» **Provided data**
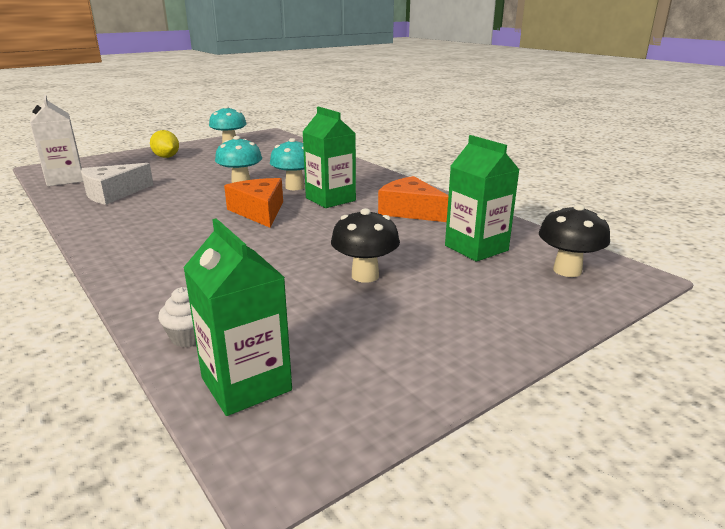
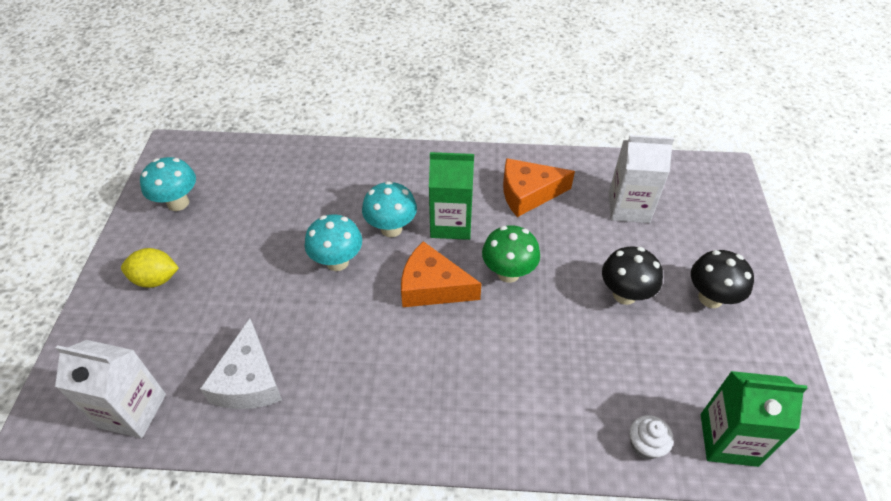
camera: 50 degrees left, 25 degrees up
(313, 228) = (508, 273): none -> green mushroom
(476, 248) = (628, 207): green carton -> white carton
(567, 270) = (696, 191): black mushroom -> black mushroom (710, 298)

» **What the task requires**
Please copy out the whole listing exactly as it stands, minus the pictures.

» **Reply to the exercise**
camera: 50 degrees left, 25 degrees up
(313, 228) = (508, 273): none -> green mushroom
(476, 248) = (628, 207): green carton -> white carton
(567, 270) = (696, 191): black mushroom -> black mushroom (710, 298)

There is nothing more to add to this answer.